WHAT IS NEEDED = Pictures should not appear in the copy; the records themselves must be written out exactly.

•••••

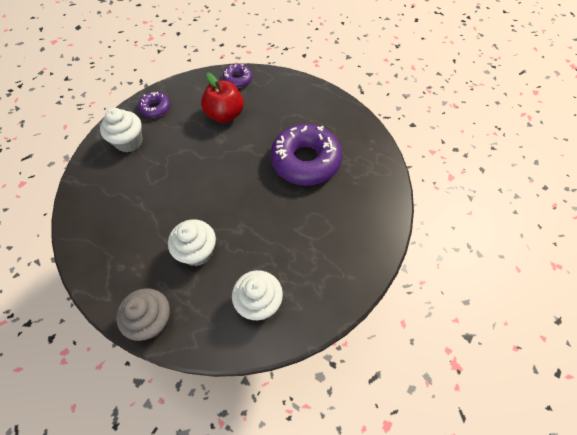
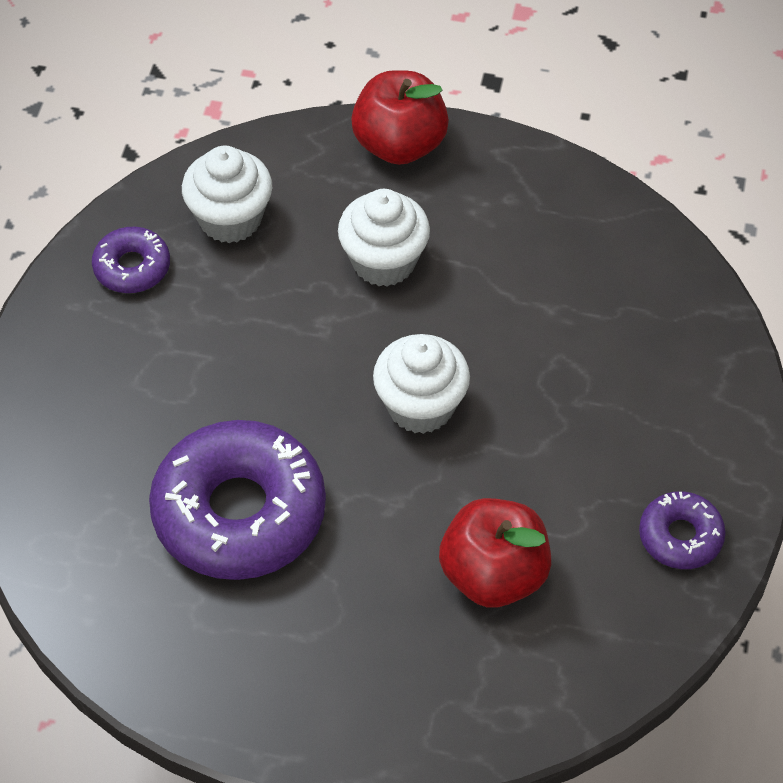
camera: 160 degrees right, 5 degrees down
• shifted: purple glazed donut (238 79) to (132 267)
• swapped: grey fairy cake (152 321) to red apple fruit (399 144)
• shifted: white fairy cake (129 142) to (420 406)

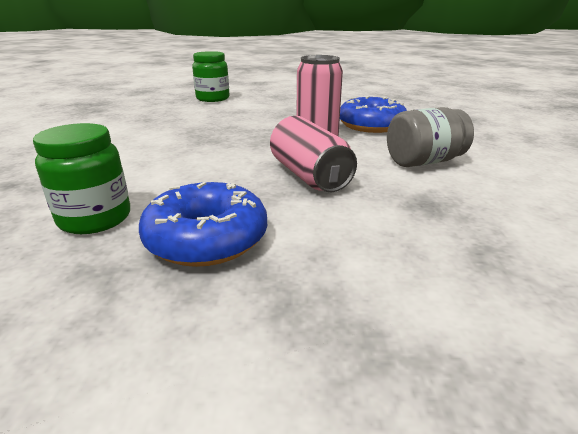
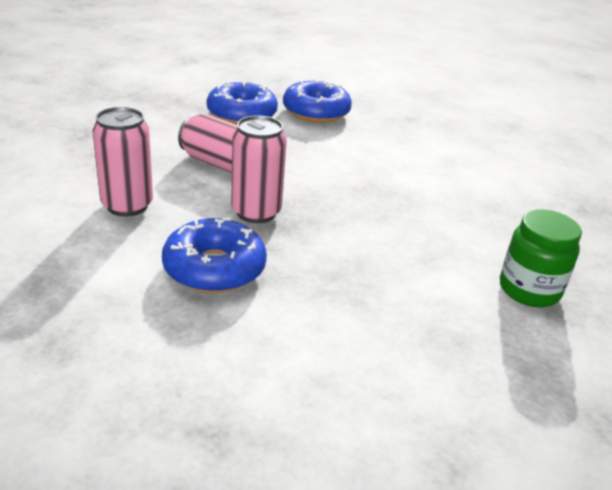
camera: 145 degrees right, 5 degrees up
• swapped: grey jar (424 162) to rosy tin (127 205)
• swapped: leaf-green jar (95 218) to cobalt glazed donut (316 112)

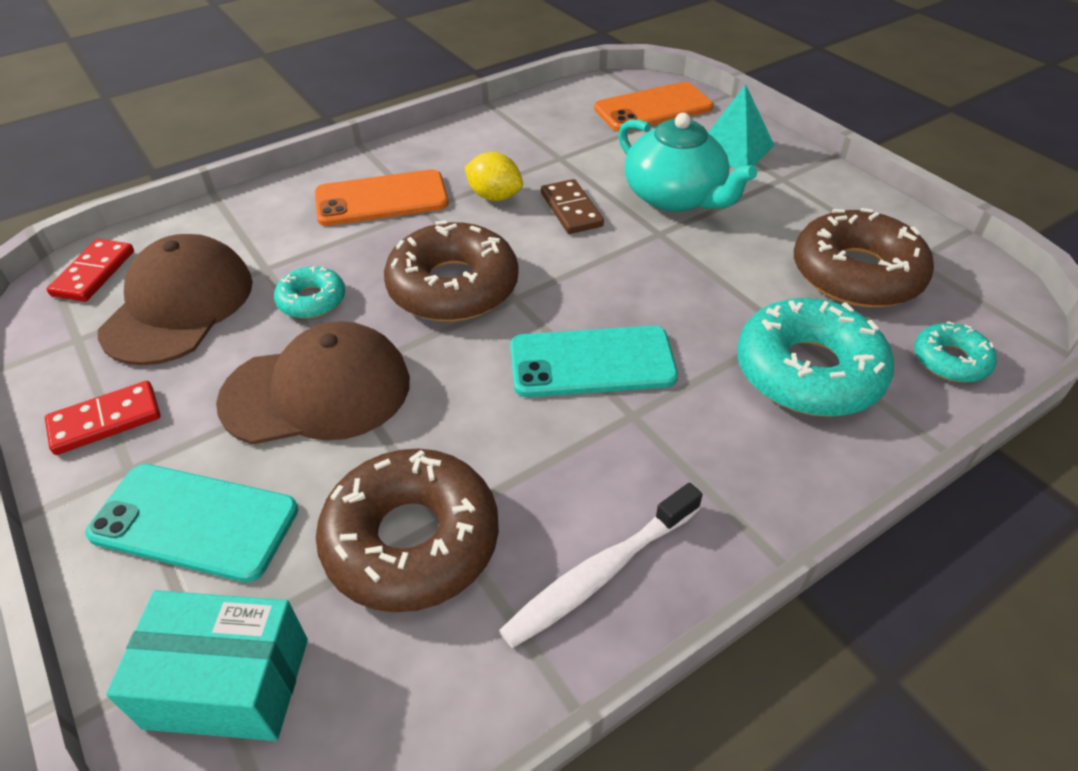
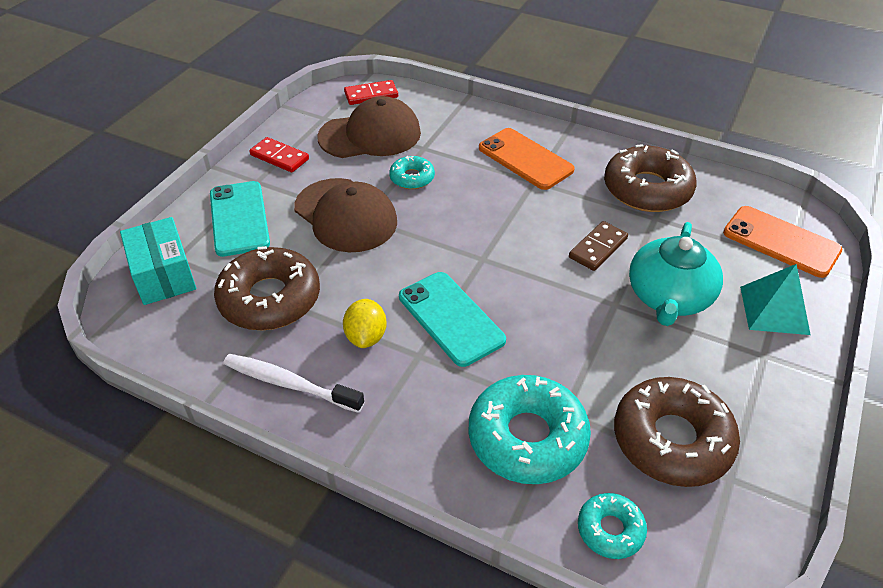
camera: 60 degrees right, 0 degrees up
• shifted: golden lemon (494 196) to (366 336)
• shifted: russet glazed donut (453 287) to (647 189)

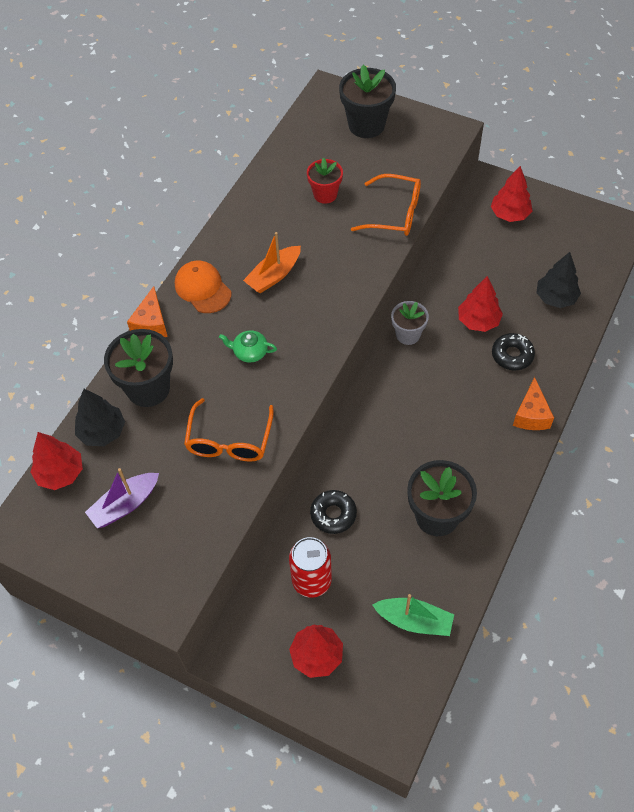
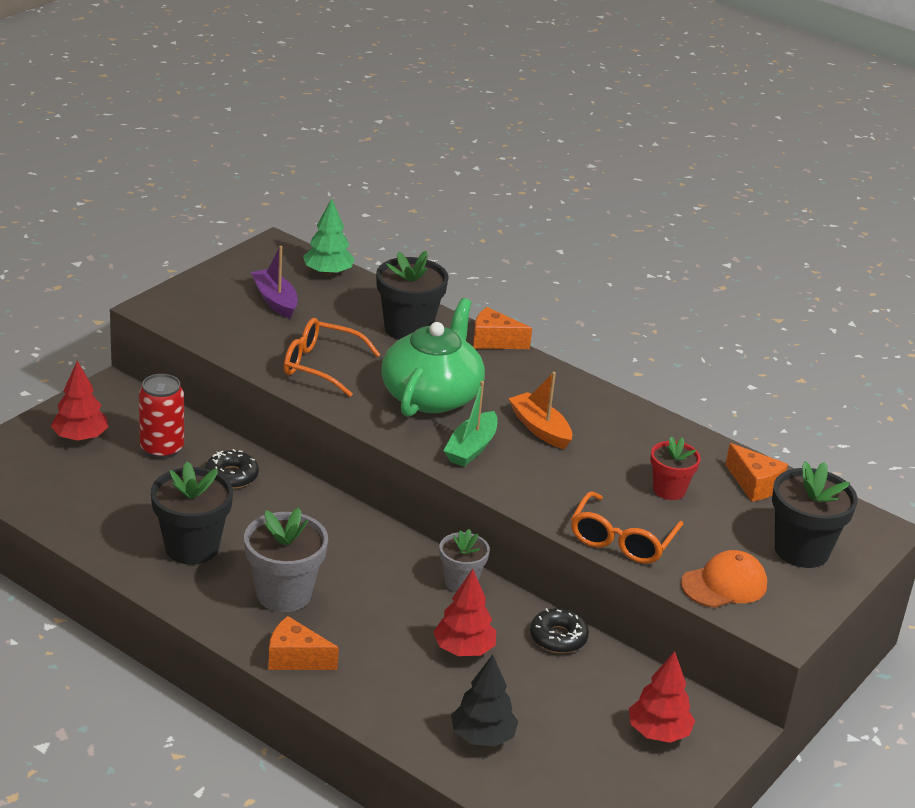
camera: 95 degrees right, 25 degrees down
• new: grey flower pot (284 594)
• repainted: red toy tree (60 473) to leaf-green toy tree (328 273)
• scaled: leaf-green china teapot (249 352) = (432 395) x2.49
• shifted: leaf-green boat (414 620) to (471 448)
• shifted: ebony glazed donut (512 355) to (558 637)
• shifted: orange baseball cap (202 288) to (724 584)
• new: orange cheese (754 484)
• gone: ebony toy tree (102 432)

•••••

WRITTEN RESPONSE =
camera: 160 degrees right, 5 degrees down
• shifted: purple glazed donut (238 79) to (132 267)
• swapped: grey fairy cake (152 321) to red apple fruit (399 144)
• shifted: white fairy cake (129 142) to (420 406)

camera: 145 degrees right, 5 degrees up
• swapped: grey jar (424 162) to rosy tin (127 205)
• swapped: leaf-green jar (95 218) to cobalt glazed donut (316 112)

camera: 60 degrees right, 0 degrees up
• shifted: golden lemon (494 196) to (366 336)
• shifted: russet glazed donut (453 287) to (647 189)

camera: 95 degrees right, 25 degrees down
• new: grey flower pot (284 594)
• repainted: red toy tree (60 473) to leaf-green toy tree (328 273)
• scaled: leaf-green china teapot (249 352) = (432 395) x2.49
• shifted: leaf-green boat (414 620) to (471 448)
• shifted: ebony glazed donut (512 355) to (558 637)
• shifted: orange baseball cap (202 288) to (724 584)
• new: orange cheese (754 484)
• gone: ebony toy tree (102 432)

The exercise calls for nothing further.